[WHAT TO WORK ON] Leave out the images and return all the data word for word.

Collection entries
☆ ☆ ☆ ☆ ☆ ☆ ☆
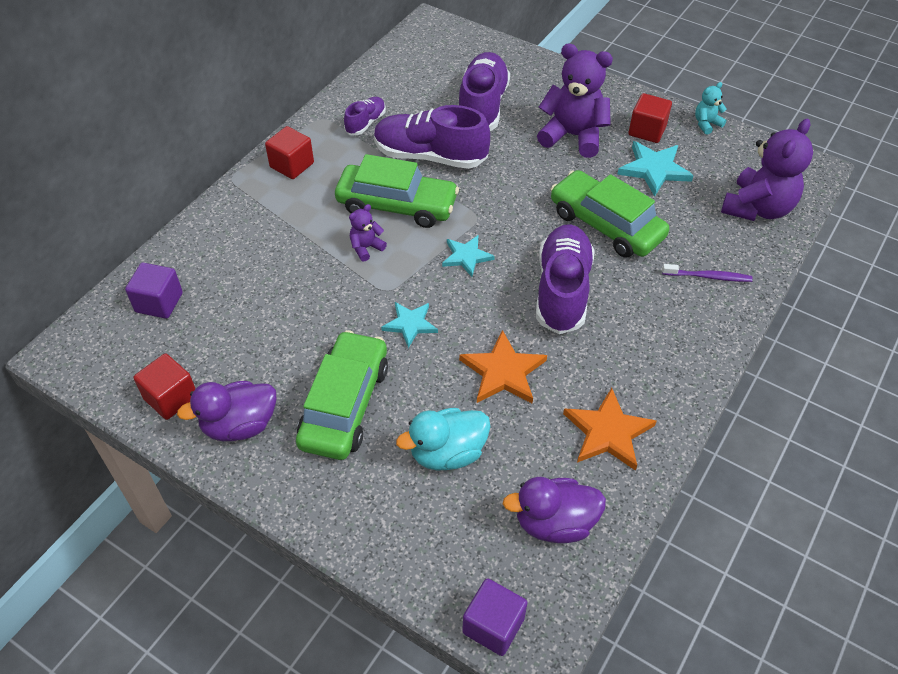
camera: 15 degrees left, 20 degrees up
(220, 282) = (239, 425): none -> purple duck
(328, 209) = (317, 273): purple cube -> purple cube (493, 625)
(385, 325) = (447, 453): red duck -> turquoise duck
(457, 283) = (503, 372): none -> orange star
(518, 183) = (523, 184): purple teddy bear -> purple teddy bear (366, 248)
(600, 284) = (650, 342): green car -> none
☆ ☆ ☆ ☆ ☆ ☆ ☆
[RESULT FOR THIS TASK]
camera: 15 degrees left, 20 degrees up
(220, 282) = (239, 425): none -> purple duck
(328, 209) = (317, 273): purple cube -> purple cube (493, 625)
(385, 325) = (447, 453): red duck -> turquoise duck
(457, 283) = (503, 372): none -> orange star
(518, 183) = (523, 184): purple teddy bear -> purple teddy bear (366, 248)
(600, 284) = (650, 342): green car -> none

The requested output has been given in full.